§ Instructions to follow: Pictures stay out; everything else in the entries below is to be duplicated exactly.

§ Supplied data:
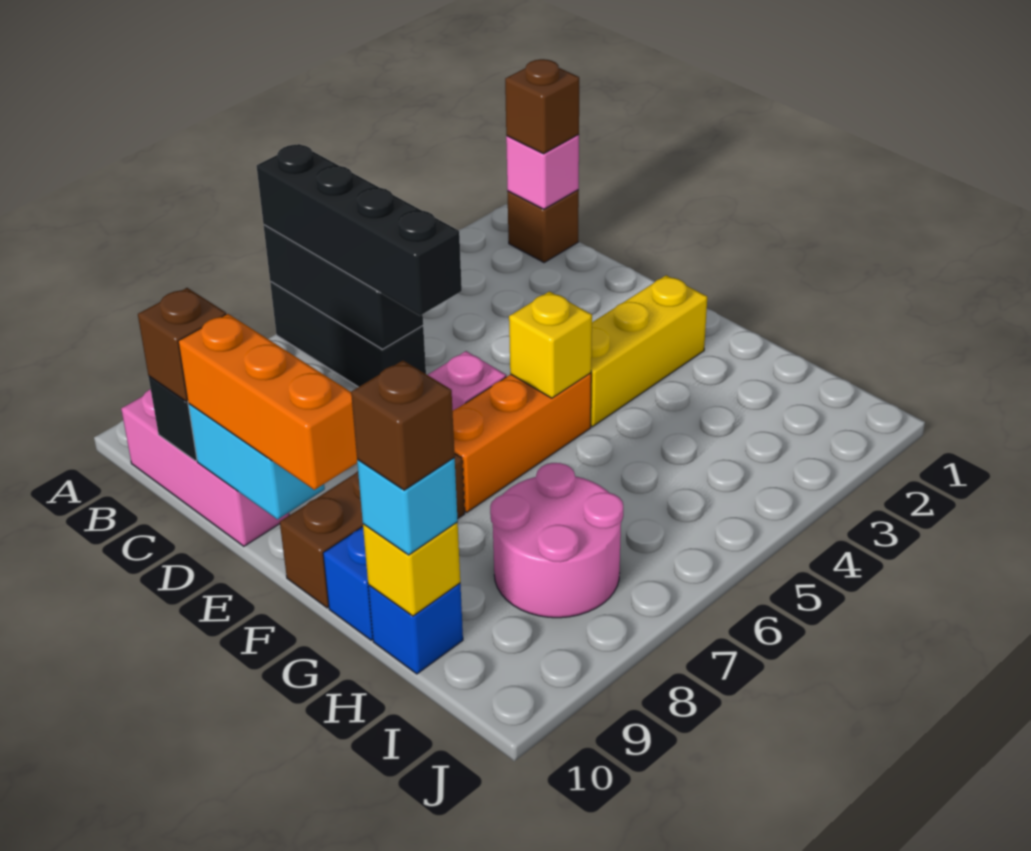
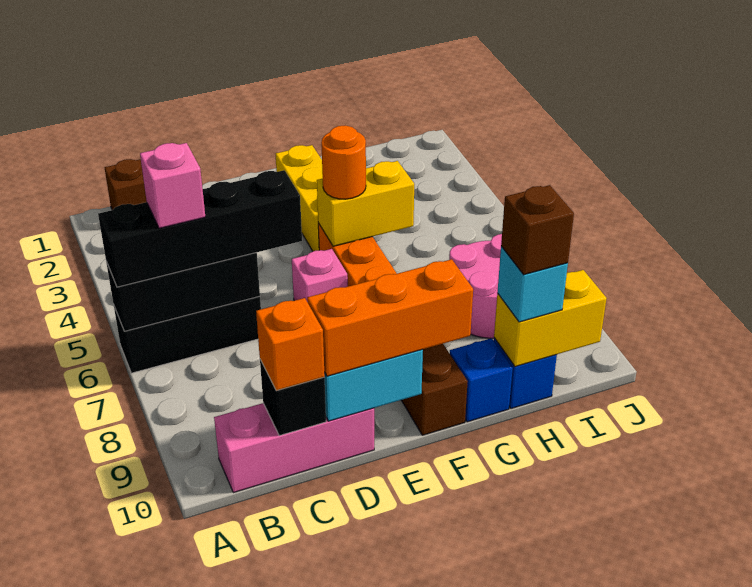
pink brick B1 level 2 -> pink brick B6 level 4
brown brick B1 level 3 -> none
brown brick C10 level 3 -> orange brick C10 level 3
yellow brick F5 level 2 -> yellow brick F5:G5 level 2
none -> orange round brick F5 level 3
yellow brick H10 level 2 -> yellow brick H10:I10 level 2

§ Answer box:
pink brick B1 level 2 -> pink brick B6 level 4
brown brick B1 level 3 -> none
brown brick C10 level 3 -> orange brick C10 level 3
yellow brick F5 level 2 -> yellow brick F5:G5 level 2
none -> orange round brick F5 level 3
yellow brick H10 level 2 -> yellow brick H10:I10 level 2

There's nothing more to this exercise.